Can you copy the lines from the one that contains "Q1: PNP S8550" through the end of the material below, exactly and with nothing else?
++++
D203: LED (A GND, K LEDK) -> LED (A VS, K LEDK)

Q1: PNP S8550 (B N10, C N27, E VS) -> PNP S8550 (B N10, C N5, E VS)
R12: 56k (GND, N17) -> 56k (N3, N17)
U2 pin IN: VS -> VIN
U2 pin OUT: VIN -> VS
++++
## ANSWER TO THIS EXERCISE
Q1: PNP S8550 (B N10, C N27, E VS) -> PNP S8550 (B N10, C N5, E VS)
R12: 56k (GND, N17) -> 56k (N3, N17)
U2 pin IN: VS -> VIN
U2 pin OUT: VIN -> VS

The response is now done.